• EXERCISE DESCRIPTION:
Look below for the line holding "camera: 20 degrees right, 15 degrees down" and the line holding "camera: 140 degrees right, 0 degrees up". Repeat those two and everything between, exactly.

───

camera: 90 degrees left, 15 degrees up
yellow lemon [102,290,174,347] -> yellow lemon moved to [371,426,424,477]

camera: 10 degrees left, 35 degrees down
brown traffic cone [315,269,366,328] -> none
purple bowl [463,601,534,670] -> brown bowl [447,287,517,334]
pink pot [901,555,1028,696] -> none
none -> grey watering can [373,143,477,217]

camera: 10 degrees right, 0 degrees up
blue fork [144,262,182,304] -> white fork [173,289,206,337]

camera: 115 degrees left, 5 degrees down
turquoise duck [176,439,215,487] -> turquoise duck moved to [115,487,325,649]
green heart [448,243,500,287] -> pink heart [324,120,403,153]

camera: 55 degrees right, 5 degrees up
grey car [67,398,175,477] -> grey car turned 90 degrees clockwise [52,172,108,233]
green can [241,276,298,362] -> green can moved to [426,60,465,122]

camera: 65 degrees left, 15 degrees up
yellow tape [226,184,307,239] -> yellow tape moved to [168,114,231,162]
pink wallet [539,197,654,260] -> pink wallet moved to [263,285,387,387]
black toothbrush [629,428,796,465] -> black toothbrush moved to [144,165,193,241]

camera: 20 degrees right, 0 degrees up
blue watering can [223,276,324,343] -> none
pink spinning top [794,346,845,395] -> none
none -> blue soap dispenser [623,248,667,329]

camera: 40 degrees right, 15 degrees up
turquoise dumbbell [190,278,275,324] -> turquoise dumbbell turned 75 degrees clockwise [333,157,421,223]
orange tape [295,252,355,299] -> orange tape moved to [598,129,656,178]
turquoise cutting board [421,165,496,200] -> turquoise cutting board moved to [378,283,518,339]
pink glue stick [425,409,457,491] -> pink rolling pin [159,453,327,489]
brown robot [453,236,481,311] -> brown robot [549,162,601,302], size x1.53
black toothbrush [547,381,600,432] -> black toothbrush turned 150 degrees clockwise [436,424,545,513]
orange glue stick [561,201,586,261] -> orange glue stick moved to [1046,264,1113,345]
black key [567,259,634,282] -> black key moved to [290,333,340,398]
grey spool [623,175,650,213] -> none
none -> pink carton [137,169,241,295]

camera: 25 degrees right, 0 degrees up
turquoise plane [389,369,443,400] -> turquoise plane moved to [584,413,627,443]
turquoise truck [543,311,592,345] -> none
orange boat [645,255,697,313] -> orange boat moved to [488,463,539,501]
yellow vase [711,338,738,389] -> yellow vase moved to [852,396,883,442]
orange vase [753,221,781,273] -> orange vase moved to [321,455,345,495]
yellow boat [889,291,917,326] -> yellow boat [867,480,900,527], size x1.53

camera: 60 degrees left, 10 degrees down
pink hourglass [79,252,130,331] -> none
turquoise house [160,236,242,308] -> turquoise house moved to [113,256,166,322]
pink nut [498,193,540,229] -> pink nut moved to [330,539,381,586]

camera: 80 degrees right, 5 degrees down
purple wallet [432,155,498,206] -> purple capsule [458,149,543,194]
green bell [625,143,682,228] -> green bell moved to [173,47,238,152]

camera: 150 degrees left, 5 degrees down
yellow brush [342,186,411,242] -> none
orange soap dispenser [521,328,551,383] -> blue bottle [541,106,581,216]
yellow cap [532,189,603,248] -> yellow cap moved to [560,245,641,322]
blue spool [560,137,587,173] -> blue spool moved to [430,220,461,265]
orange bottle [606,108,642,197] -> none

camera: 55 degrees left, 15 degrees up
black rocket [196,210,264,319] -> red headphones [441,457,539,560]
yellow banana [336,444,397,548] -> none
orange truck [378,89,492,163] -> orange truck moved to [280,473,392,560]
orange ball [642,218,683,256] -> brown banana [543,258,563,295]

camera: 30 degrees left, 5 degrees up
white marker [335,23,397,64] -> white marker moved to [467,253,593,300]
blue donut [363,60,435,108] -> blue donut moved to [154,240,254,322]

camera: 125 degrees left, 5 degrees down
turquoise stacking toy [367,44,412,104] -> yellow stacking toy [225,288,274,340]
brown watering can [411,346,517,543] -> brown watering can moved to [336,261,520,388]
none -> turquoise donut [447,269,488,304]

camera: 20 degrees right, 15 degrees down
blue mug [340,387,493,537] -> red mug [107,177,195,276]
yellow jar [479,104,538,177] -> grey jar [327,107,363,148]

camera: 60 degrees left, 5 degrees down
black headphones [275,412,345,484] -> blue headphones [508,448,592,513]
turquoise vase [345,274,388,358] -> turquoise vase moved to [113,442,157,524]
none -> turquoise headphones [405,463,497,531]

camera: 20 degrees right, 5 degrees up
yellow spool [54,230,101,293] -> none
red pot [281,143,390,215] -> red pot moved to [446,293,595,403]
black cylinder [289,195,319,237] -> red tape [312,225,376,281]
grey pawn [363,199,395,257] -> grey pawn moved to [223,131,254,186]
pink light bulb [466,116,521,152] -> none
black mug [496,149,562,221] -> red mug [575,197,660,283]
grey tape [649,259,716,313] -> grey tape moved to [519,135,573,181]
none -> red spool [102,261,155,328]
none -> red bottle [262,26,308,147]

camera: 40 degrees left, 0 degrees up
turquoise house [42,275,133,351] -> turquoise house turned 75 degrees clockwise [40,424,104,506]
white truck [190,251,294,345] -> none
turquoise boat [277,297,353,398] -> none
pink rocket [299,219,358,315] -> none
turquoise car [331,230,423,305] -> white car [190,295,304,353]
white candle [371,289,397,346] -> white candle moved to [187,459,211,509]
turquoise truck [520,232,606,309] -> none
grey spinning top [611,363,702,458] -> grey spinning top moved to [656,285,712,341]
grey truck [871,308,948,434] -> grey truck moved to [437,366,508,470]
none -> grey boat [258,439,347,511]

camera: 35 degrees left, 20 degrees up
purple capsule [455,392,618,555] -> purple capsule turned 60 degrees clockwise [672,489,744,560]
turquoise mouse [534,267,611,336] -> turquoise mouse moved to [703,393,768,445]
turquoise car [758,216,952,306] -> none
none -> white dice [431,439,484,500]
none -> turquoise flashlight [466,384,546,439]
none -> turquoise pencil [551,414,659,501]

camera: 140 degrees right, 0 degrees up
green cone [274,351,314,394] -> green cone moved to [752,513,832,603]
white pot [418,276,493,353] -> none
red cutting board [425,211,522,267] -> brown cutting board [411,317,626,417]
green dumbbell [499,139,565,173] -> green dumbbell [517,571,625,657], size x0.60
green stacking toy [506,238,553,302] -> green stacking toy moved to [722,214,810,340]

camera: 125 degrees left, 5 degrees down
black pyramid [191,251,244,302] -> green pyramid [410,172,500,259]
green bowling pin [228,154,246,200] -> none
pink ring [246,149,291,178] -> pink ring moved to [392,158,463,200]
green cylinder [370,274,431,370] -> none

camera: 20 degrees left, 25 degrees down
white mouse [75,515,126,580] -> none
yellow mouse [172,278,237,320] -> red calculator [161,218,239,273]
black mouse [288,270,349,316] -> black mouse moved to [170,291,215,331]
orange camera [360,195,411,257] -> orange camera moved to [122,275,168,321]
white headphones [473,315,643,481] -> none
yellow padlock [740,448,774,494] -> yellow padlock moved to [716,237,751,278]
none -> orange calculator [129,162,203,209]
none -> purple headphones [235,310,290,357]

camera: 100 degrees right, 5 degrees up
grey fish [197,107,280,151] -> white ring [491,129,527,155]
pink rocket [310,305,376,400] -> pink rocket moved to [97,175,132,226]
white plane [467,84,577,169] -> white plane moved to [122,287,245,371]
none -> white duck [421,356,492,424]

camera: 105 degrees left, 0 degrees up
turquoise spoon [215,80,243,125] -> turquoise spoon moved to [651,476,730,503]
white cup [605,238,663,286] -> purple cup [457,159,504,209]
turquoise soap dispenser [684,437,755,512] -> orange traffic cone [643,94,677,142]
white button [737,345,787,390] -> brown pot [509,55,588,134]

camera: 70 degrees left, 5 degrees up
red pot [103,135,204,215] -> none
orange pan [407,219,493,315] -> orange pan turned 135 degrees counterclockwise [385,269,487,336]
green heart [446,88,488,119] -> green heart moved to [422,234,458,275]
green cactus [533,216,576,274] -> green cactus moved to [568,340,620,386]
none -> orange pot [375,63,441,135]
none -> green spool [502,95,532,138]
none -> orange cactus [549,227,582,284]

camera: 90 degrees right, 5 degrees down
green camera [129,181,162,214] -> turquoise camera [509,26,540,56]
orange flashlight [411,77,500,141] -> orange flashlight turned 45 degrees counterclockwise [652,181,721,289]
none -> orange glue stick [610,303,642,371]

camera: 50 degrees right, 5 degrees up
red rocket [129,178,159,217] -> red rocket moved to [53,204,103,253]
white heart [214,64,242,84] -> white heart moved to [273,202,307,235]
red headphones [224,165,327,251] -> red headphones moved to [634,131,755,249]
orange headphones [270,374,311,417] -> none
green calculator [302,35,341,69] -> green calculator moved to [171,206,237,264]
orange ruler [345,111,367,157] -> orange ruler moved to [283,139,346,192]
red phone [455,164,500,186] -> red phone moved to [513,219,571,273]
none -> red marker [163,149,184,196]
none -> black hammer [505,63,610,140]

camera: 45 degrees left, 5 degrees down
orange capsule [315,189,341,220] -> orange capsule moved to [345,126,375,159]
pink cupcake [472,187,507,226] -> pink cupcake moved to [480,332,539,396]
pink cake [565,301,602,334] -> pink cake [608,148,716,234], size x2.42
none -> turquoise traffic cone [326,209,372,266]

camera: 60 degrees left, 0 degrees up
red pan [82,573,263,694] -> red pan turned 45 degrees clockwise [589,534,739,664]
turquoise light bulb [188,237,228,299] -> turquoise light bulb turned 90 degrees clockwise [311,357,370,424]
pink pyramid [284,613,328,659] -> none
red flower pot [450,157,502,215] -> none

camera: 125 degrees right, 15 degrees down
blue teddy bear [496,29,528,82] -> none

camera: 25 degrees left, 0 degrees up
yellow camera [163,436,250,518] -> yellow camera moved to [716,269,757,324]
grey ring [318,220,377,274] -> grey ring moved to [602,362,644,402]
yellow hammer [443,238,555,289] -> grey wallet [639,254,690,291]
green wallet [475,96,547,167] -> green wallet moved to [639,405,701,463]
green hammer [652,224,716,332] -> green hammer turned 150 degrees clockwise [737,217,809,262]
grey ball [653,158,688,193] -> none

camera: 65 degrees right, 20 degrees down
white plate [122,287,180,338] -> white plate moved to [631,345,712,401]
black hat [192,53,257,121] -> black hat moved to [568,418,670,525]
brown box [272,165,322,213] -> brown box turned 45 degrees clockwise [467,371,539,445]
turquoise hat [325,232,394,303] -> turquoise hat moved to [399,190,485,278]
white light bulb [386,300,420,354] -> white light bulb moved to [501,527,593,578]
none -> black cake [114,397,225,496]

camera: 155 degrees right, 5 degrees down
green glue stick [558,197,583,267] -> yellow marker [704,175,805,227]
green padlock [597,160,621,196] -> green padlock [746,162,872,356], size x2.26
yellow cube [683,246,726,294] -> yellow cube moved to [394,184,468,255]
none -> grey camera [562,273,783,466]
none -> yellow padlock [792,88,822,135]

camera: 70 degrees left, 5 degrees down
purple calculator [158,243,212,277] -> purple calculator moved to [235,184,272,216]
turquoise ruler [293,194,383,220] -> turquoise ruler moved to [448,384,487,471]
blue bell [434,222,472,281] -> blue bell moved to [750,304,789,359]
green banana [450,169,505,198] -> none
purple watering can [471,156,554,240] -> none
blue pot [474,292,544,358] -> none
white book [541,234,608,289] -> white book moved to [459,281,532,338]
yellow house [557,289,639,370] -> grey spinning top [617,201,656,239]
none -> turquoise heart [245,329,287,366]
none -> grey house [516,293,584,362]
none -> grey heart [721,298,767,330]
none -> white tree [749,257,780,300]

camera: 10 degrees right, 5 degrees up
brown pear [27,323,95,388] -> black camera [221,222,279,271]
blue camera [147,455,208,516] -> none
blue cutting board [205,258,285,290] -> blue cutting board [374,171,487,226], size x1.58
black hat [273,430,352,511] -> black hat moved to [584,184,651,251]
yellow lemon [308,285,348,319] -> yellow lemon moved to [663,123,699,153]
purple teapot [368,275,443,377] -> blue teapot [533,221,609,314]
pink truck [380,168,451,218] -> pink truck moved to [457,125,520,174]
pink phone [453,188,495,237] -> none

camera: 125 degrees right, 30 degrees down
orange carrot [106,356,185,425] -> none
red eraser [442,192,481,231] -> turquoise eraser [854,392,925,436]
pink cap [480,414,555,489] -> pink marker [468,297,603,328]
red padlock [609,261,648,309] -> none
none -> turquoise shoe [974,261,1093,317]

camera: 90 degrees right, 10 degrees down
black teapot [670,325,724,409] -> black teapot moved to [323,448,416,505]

───

• RESPONSE TO THIS EXERCISE:
camera: 20 degrees right, 15 degrees down
blue mug [340,387,493,537] -> red mug [107,177,195,276]
yellow jar [479,104,538,177] -> grey jar [327,107,363,148]

camera: 60 degrees left, 5 degrees down
black headphones [275,412,345,484] -> blue headphones [508,448,592,513]
turquoise vase [345,274,388,358] -> turquoise vase moved to [113,442,157,524]
none -> turquoise headphones [405,463,497,531]

camera: 20 degrees right, 5 degrees up
yellow spool [54,230,101,293] -> none
red pot [281,143,390,215] -> red pot moved to [446,293,595,403]
black cylinder [289,195,319,237] -> red tape [312,225,376,281]
grey pawn [363,199,395,257] -> grey pawn moved to [223,131,254,186]
pink light bulb [466,116,521,152] -> none
black mug [496,149,562,221] -> red mug [575,197,660,283]
grey tape [649,259,716,313] -> grey tape moved to [519,135,573,181]
none -> red spool [102,261,155,328]
none -> red bottle [262,26,308,147]

camera: 40 degrees left, 0 degrees up
turquoise house [42,275,133,351] -> turquoise house turned 75 degrees clockwise [40,424,104,506]
white truck [190,251,294,345] -> none
turquoise boat [277,297,353,398] -> none
pink rocket [299,219,358,315] -> none
turquoise car [331,230,423,305] -> white car [190,295,304,353]
white candle [371,289,397,346] -> white candle moved to [187,459,211,509]
turquoise truck [520,232,606,309] -> none
grey spinning top [611,363,702,458] -> grey spinning top moved to [656,285,712,341]
grey truck [871,308,948,434] -> grey truck moved to [437,366,508,470]
none -> grey boat [258,439,347,511]

camera: 35 degrees left, 20 degrees up
purple capsule [455,392,618,555] -> purple capsule turned 60 degrees clockwise [672,489,744,560]
turquoise mouse [534,267,611,336] -> turquoise mouse moved to [703,393,768,445]
turquoise car [758,216,952,306] -> none
none -> white dice [431,439,484,500]
none -> turquoise flashlight [466,384,546,439]
none -> turquoise pencil [551,414,659,501]

camera: 140 degrees right, 0 degrees up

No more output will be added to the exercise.